EXERCISE REQUIREMENTS
Using the records below, count the lines with "purple" in them. Give the number only.

Data entries
'''

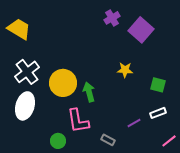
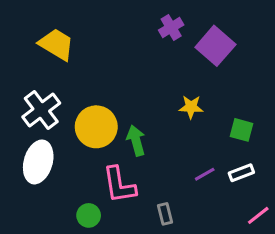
yellow trapezoid: (19, 29) -> (57, 44), moved
purple line: (134, 123) -> (205, 174), moved
gray rectangle: (108, 140) -> (165, 214), turned 48

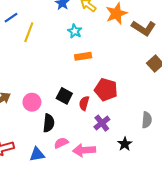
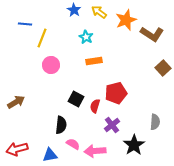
blue line: (11, 18) -> (25, 24), turned 40
red pentagon: (106, 90) -> (116, 93), turned -30
pink circle: (32, 102) -> (51, 65), moved
pink semicircle: (61, 143) -> (73, 144), turned 56
black star: (125, 144) -> (134, 145), size x1.5

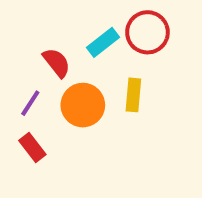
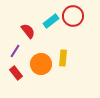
yellow rectangle: (133, 95) -> (63, 58), moved
orange circle: (83, 105) -> (41, 64), moved

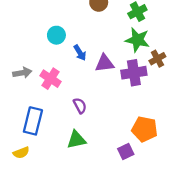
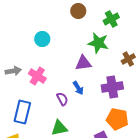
green star: (137, 40) -> (98, 43), moved
blue arrow: (80, 53) -> (78, 88), moved
purple cross: (134, 73) -> (112, 87), moved

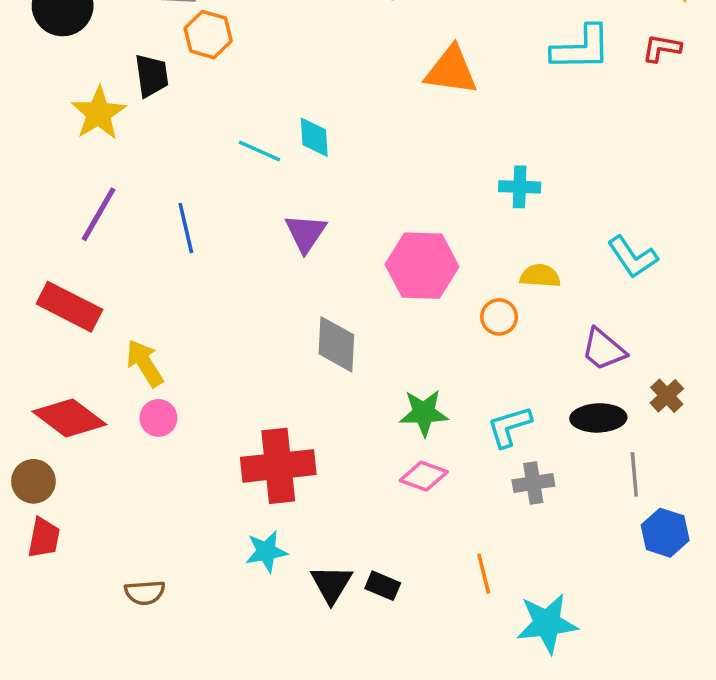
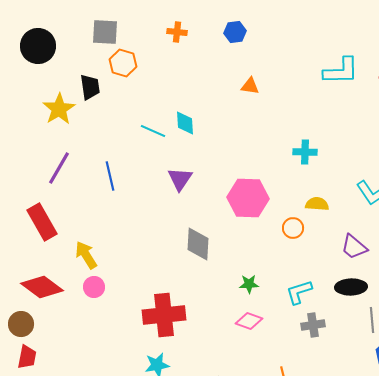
orange triangle: (451, 70) -> (250, 86), moved, size x0.6
red rectangle: (69, 307) -> (42, 222), turned 33
green star: (424, 413) -> (249, 284), size x0.7

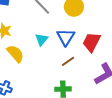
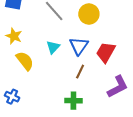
brown line: (68, 61) -> (80, 72), turned -32

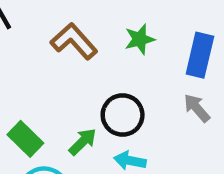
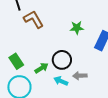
brown L-shape: (74, 41) -> (34, 19), moved
gray arrow: (197, 108) -> (80, 76), moved, turned -64

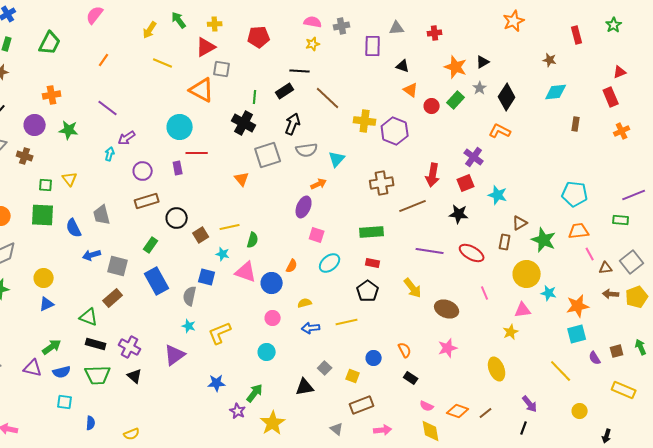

'''

EXERCISE SOLUTION
2